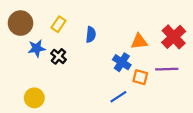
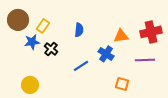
yellow rectangle: (58, 24) -> (43, 26), moved
red cross: (174, 37) -> (151, 32), turned 30
orange square: (140, 77) -> (122, 84), moved
blue line: (118, 97) -> (81, 66), moved

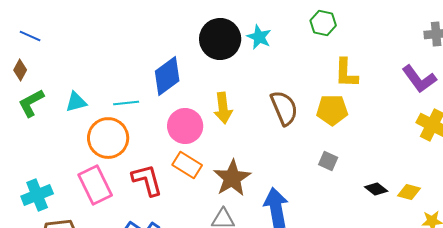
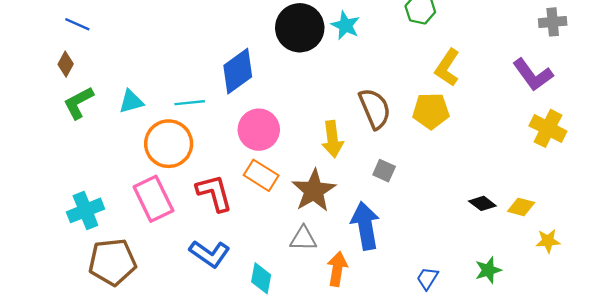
yellow L-shape: (346, 73) -> (447, 68), turned 32
yellow arrow: (223, 108) -> (333, 139), moved
gray square: (328, 161) -> (384, 171), moved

══════════════════════════════

Copy the listing exactly. Leave the pictures out.

• SOLVED PROBLEM:
yellow rectangle: (58, 24) -> (43, 26), moved
red cross: (174, 37) -> (151, 32), turned 30
orange square: (140, 77) -> (122, 84), moved
blue line: (118, 97) -> (81, 66), moved

yellow L-shape: (346, 73) -> (447, 68), turned 32
yellow arrow: (223, 108) -> (333, 139), moved
gray square: (328, 161) -> (384, 171), moved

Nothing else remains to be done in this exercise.